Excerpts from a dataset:
____________
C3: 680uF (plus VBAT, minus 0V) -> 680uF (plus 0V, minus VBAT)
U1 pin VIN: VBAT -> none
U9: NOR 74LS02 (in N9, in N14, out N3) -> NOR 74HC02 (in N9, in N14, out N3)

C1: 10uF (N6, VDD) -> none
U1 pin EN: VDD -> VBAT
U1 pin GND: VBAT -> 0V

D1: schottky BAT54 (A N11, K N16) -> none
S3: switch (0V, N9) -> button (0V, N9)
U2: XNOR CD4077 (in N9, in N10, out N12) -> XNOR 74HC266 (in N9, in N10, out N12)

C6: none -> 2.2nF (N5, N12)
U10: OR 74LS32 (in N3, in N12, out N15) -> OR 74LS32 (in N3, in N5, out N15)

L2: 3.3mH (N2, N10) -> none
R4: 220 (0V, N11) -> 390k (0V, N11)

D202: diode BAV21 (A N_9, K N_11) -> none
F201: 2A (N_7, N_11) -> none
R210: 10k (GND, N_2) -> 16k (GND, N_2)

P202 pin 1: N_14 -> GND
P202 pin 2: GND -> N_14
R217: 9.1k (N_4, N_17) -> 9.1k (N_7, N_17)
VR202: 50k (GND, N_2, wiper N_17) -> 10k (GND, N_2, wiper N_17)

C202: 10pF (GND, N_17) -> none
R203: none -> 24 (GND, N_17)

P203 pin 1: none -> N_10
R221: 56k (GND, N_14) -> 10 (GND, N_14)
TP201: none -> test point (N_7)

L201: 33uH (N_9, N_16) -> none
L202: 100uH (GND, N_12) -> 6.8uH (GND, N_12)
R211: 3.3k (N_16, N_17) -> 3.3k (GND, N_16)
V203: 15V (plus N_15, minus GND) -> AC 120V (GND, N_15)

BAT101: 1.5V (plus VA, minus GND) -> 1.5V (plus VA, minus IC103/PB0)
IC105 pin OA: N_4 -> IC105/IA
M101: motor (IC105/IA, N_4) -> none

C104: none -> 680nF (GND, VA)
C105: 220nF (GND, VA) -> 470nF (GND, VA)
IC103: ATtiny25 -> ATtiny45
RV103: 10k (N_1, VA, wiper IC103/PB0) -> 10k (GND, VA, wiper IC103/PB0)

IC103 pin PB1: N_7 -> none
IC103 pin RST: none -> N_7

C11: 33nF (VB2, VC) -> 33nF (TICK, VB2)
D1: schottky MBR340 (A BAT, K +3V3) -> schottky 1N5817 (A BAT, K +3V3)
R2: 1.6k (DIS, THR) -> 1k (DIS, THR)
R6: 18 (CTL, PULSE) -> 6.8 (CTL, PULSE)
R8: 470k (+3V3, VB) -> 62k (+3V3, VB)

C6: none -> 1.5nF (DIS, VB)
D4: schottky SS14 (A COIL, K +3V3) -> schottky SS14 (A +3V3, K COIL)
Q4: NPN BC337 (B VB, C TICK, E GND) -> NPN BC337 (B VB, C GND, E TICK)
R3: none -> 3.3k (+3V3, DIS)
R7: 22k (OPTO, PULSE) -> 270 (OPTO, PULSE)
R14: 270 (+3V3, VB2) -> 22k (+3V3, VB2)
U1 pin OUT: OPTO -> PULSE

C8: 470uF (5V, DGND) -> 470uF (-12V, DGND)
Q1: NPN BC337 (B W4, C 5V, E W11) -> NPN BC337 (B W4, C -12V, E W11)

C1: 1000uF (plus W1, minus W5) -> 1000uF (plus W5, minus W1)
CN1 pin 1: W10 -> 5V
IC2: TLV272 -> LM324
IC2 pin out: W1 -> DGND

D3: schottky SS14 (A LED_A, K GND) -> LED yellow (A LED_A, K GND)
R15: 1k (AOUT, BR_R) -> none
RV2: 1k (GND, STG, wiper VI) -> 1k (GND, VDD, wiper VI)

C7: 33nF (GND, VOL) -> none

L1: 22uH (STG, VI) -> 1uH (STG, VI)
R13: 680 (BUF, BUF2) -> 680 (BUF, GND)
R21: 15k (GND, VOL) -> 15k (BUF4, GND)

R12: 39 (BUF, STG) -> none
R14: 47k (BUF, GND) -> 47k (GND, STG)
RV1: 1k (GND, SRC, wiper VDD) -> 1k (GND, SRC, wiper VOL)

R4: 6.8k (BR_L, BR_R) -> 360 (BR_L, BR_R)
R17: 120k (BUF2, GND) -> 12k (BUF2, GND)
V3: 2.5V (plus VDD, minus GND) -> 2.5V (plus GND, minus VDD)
____________
## [Problem]
Retype, exactly and in full, the lines above from the one containing "R211: 3.3k (N_16, N_17) -> 3.3k (GND, N_16)" through the one containing "L1: 22uH (STG, VI) -> 1uH (STG, VI)".

## [Solved exercise]
R211: 3.3k (N_16, N_17) -> 3.3k (GND, N_16)
V203: 15V (plus N_15, minus GND) -> AC 120V (GND, N_15)

BAT101: 1.5V (plus VA, minus GND) -> 1.5V (plus VA, minus IC103/PB0)
IC105 pin OA: N_4 -> IC105/IA
M101: motor (IC105/IA, N_4) -> none

C104: none -> 680nF (GND, VA)
C105: 220nF (GND, VA) -> 470nF (GND, VA)
IC103: ATtiny25 -> ATtiny45
RV103: 10k (N_1, VA, wiper IC103/PB0) -> 10k (GND, VA, wiper IC103/PB0)

IC103 pin PB1: N_7 -> none
IC103 pin RST: none -> N_7

C11: 33nF (VB2, VC) -> 33nF (TICK, VB2)
D1: schottky MBR340 (A BAT, K +3V3) -> schottky 1N5817 (A BAT, K +3V3)
R2: 1.6k (DIS, THR) -> 1k (DIS, THR)
R6: 18 (CTL, PULSE) -> 6.8 (CTL, PULSE)
R8: 470k (+3V3, VB) -> 62k (+3V3, VB)

C6: none -> 1.5nF (DIS, VB)
D4: schottky SS14 (A COIL, K +3V3) -> schottky SS14 (A +3V3, K COIL)
Q4: NPN BC337 (B VB, C TICK, E GND) -> NPN BC337 (B VB, C GND, E TICK)
R3: none -> 3.3k (+3V3, DIS)
R7: 22k (OPTO, PULSE) -> 270 (OPTO, PULSE)
R14: 270 (+3V3, VB2) -> 22k (+3V3, VB2)
U1 pin OUT: OPTO -> PULSE

C8: 470uF (5V, DGND) -> 470uF (-12V, DGND)
Q1: NPN BC337 (B W4, C 5V, E W11) -> NPN BC337 (B W4, C -12V, E W11)

C1: 1000uF (plus W1, minus W5) -> 1000uF (plus W5, minus W1)
CN1 pin 1: W10 -> 5V
IC2: TLV272 -> LM324
IC2 pin out: W1 -> DGND

D3: schottky SS14 (A LED_A, K GND) -> LED yellow (A LED_A, K GND)
R15: 1k (AOUT, BR_R) -> none
RV2: 1k (GND, STG, wiper VI) -> 1k (GND, VDD, wiper VI)

C7: 33nF (GND, VOL) -> none

L1: 22uH (STG, VI) -> 1uH (STG, VI)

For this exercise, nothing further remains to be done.